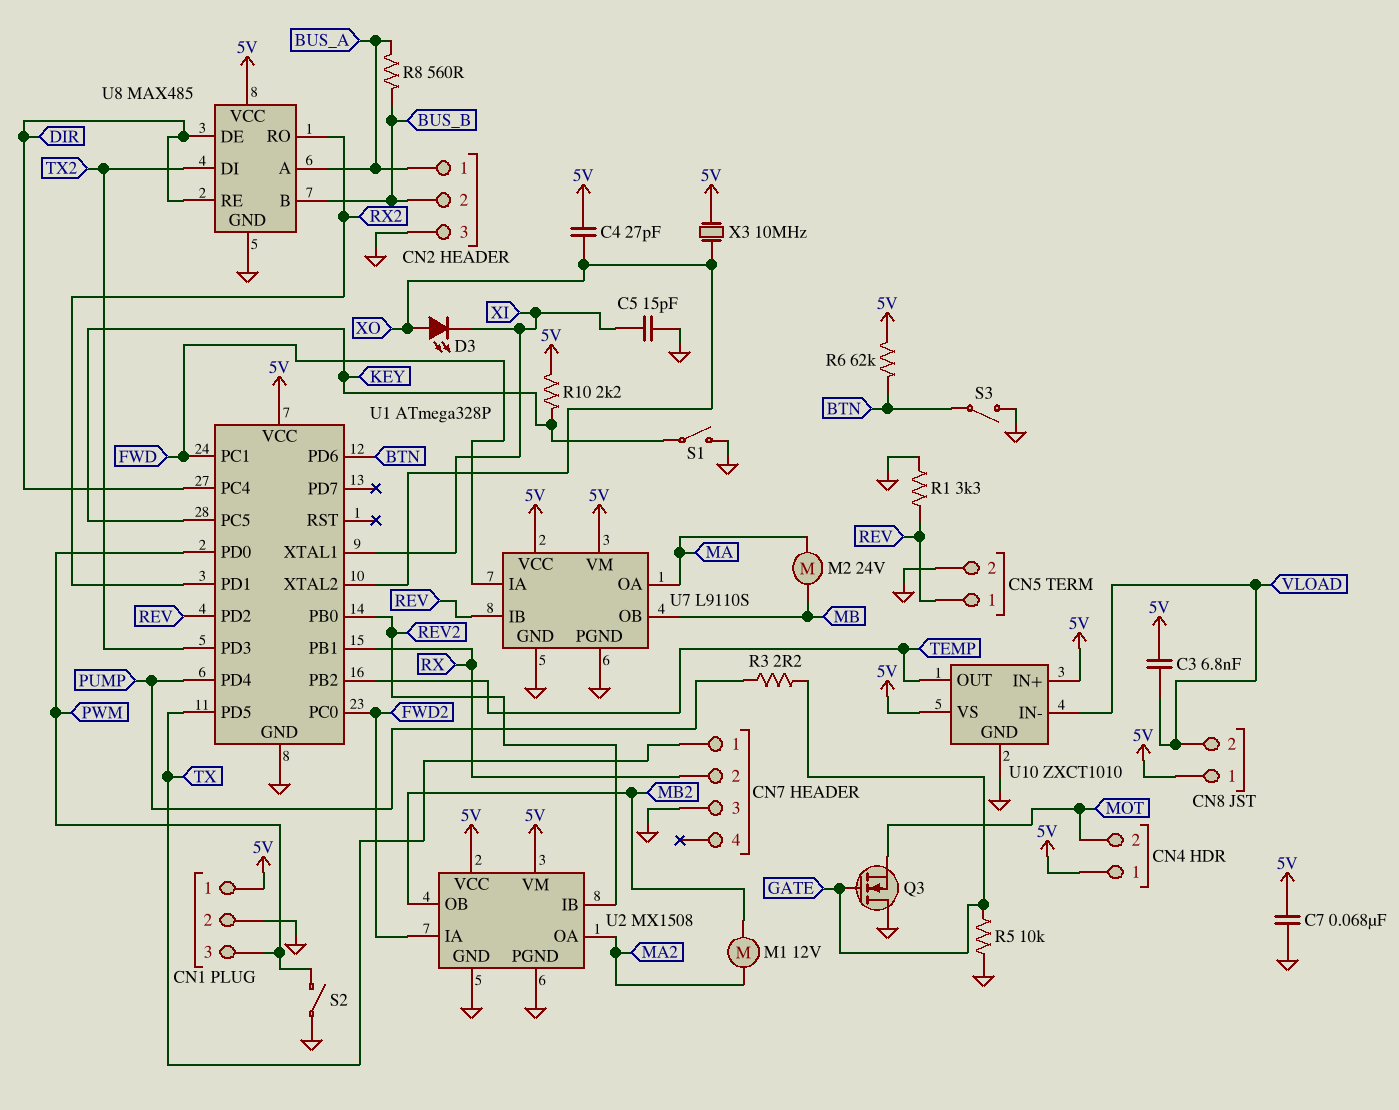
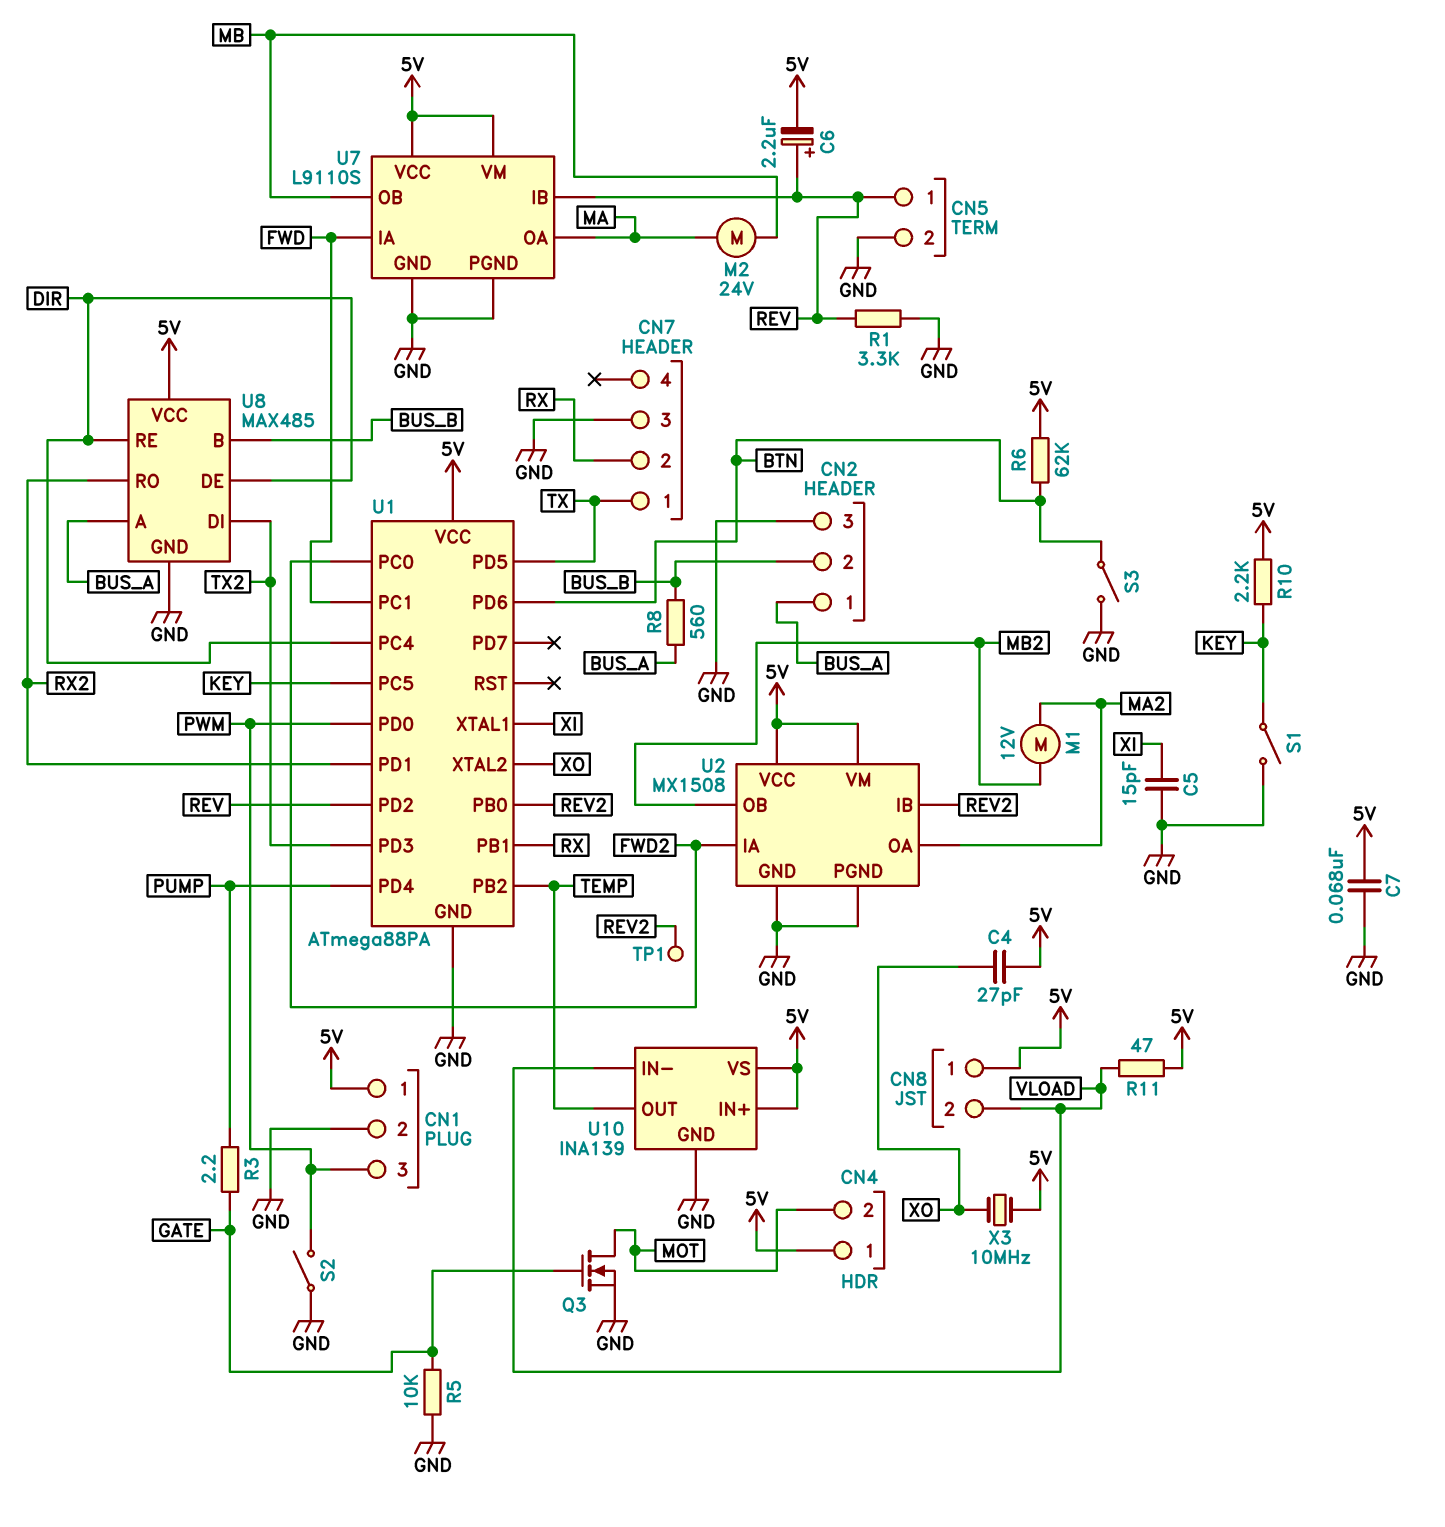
C3: 6.8nF (5V, VLOAD) -> none
C6: none -> 2.2uF (plus REV, minus 5V)
D3: LED (A XO, K XI) -> none
Q3: NMOS (G GATE, D GND, S MOT) -> NMOS (G GATE, D MOT, S GND)
R11: none -> 47 (5V, VLOAD)
TP1: none -> test point (REV2)
U1: ATmega328P -> ATmega88PA
U10: ZXCT1010 -> INA139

+ + + + + + +

**Goal of the exercise:** Repeat the data above word for word, without pictures.

**Solution for this problem:**
C3: 6.8nF (5V, VLOAD) -> none
C6: none -> 2.2uF (plus REV, minus 5V)
D3: LED (A XO, K XI) -> none
Q3: NMOS (G GATE, D GND, S MOT) -> NMOS (G GATE, D MOT, S GND)
R11: none -> 47 (5V, VLOAD)
TP1: none -> test point (REV2)
U1: ATmega328P -> ATmega88PA
U10: ZXCT1010 -> INA139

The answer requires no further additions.